* **PROBLEM TO WORK ON**
Your response must consist of one number: how many lines in this material contain the word "black".
══════════════════════════════
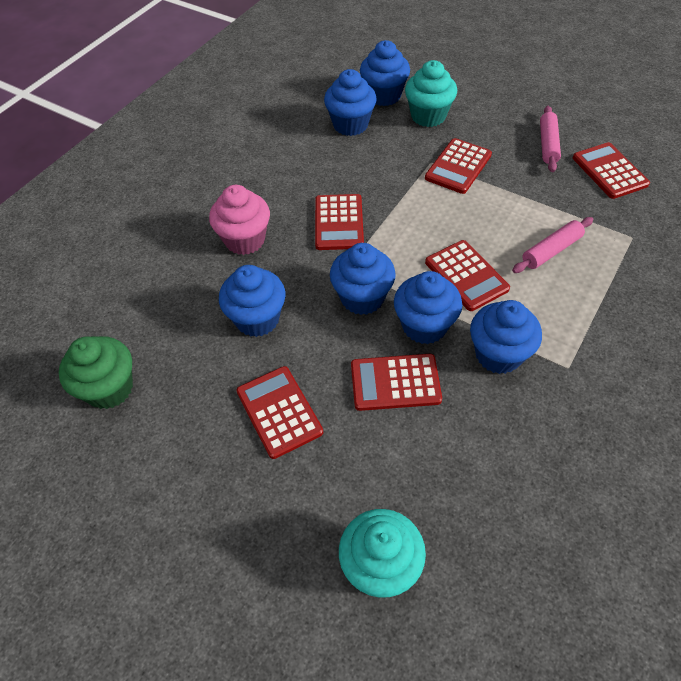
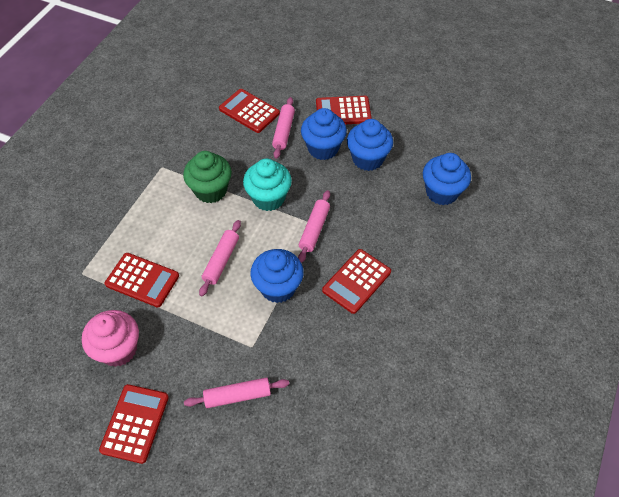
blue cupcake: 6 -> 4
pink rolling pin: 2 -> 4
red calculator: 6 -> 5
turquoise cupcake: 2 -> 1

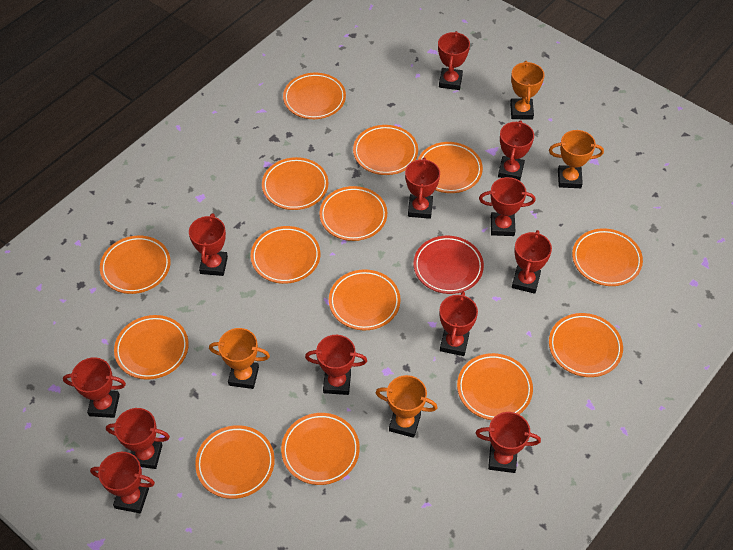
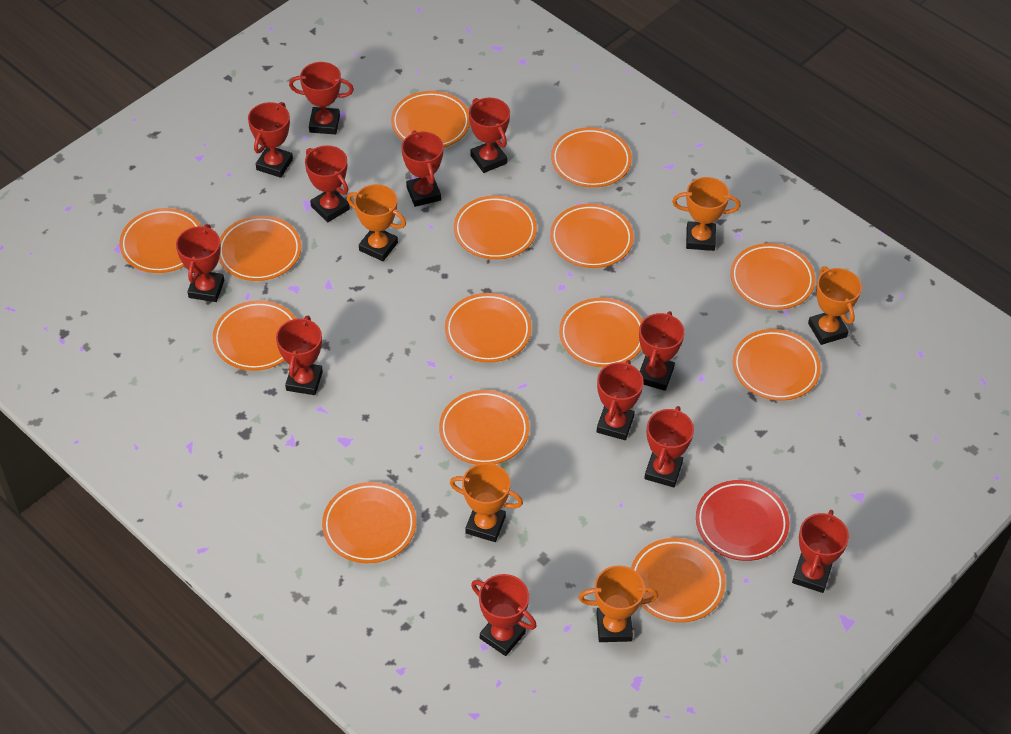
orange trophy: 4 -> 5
══════════════════════════════
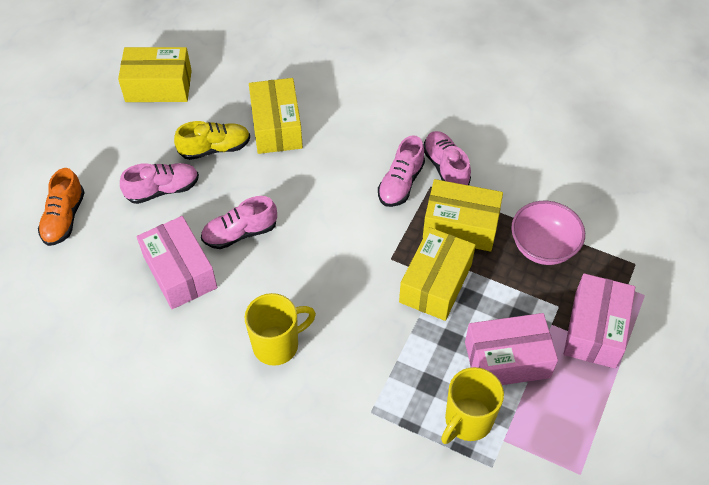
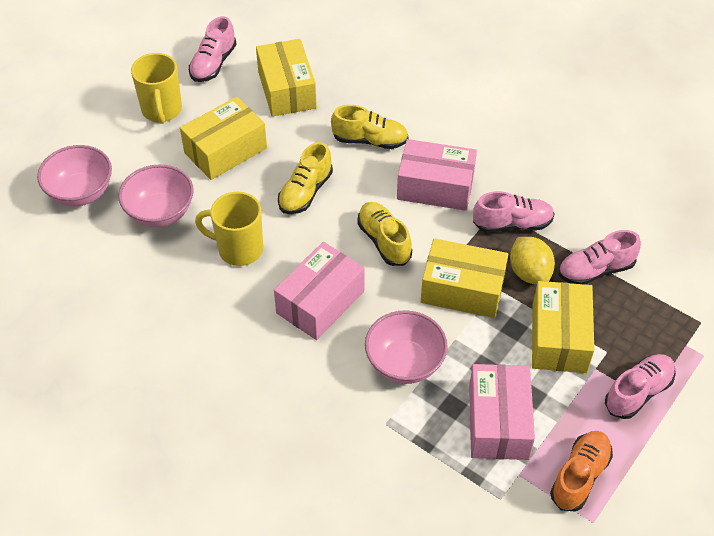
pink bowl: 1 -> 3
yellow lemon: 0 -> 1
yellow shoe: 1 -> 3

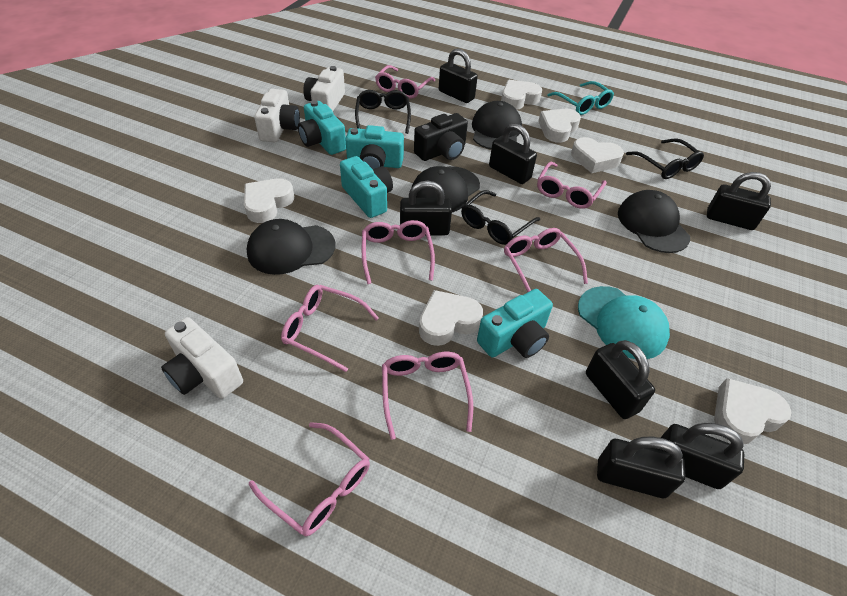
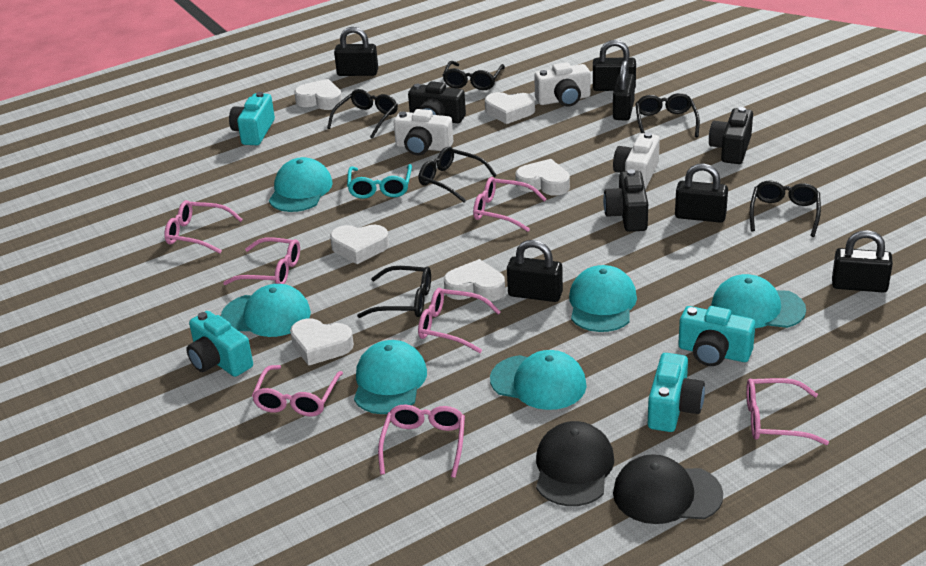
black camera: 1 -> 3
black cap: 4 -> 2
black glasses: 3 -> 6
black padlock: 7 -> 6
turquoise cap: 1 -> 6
══════════════════════════════
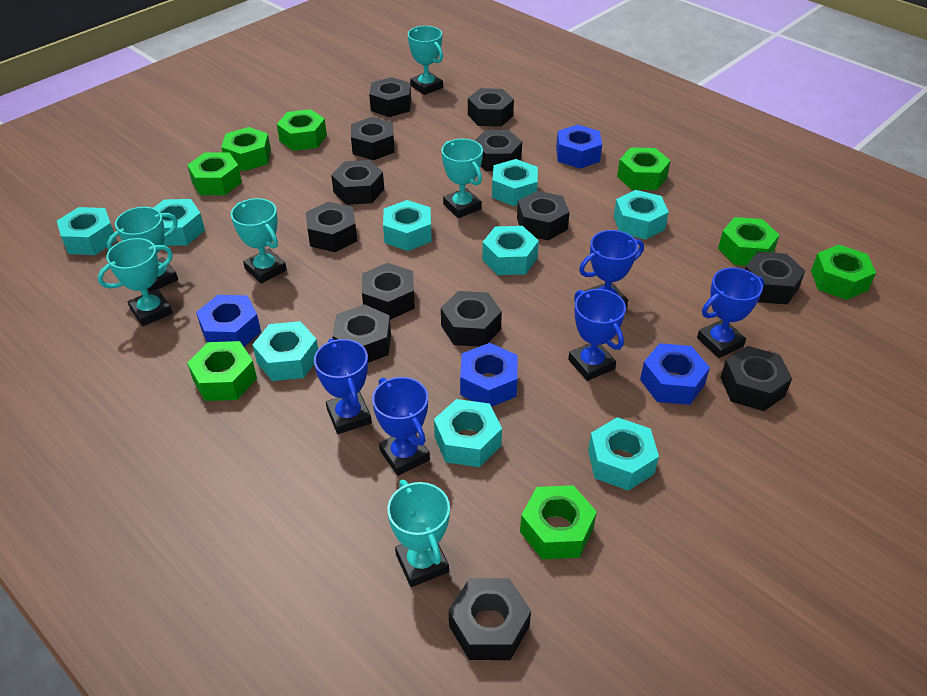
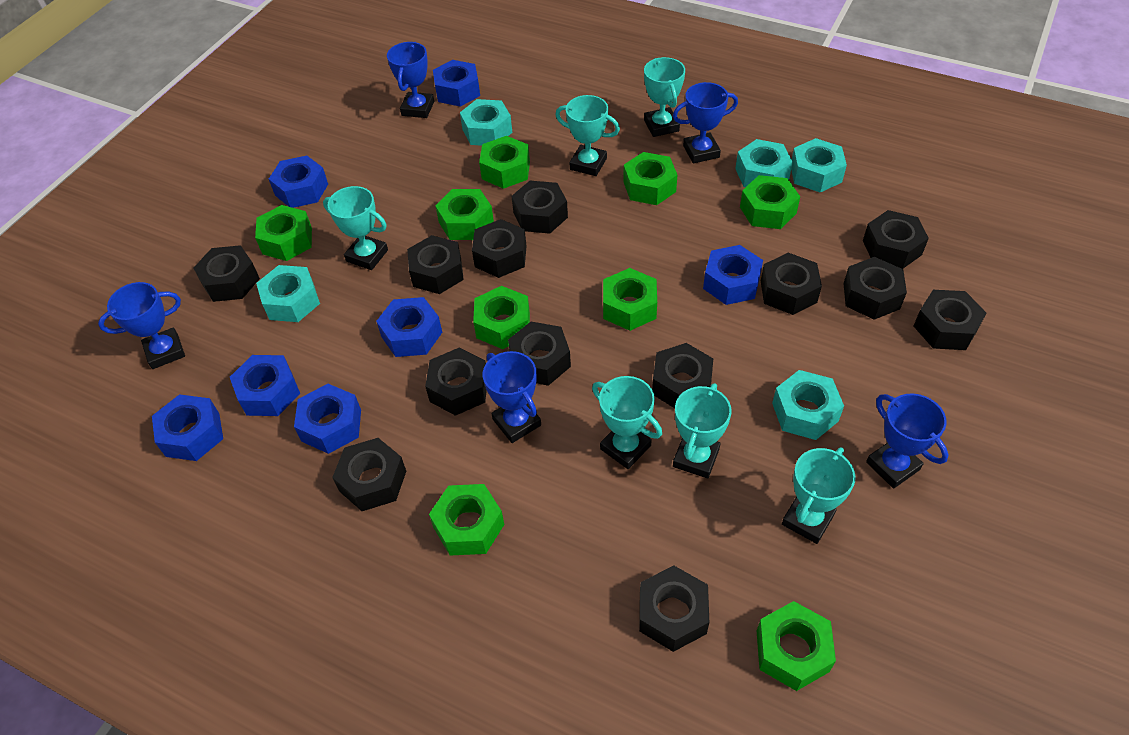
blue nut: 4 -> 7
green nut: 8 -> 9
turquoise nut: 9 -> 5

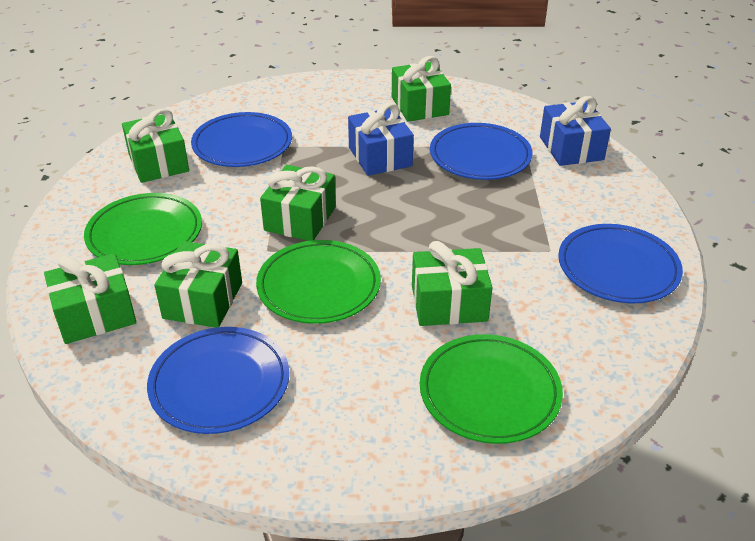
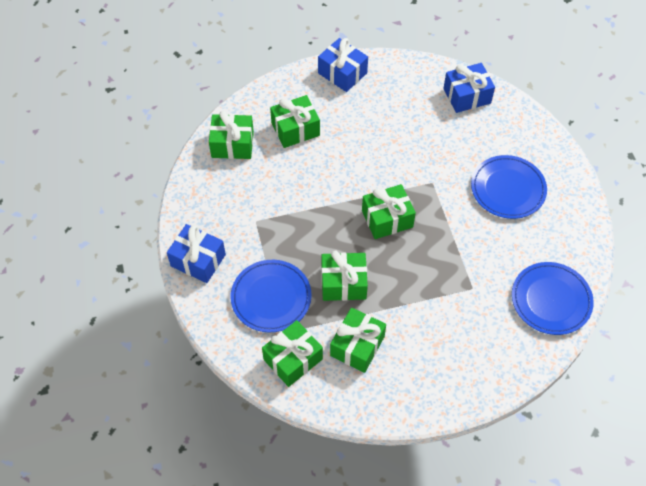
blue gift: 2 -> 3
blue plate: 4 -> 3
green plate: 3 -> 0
══════════════════════════════
* **RESULT OF THIS TASK**
4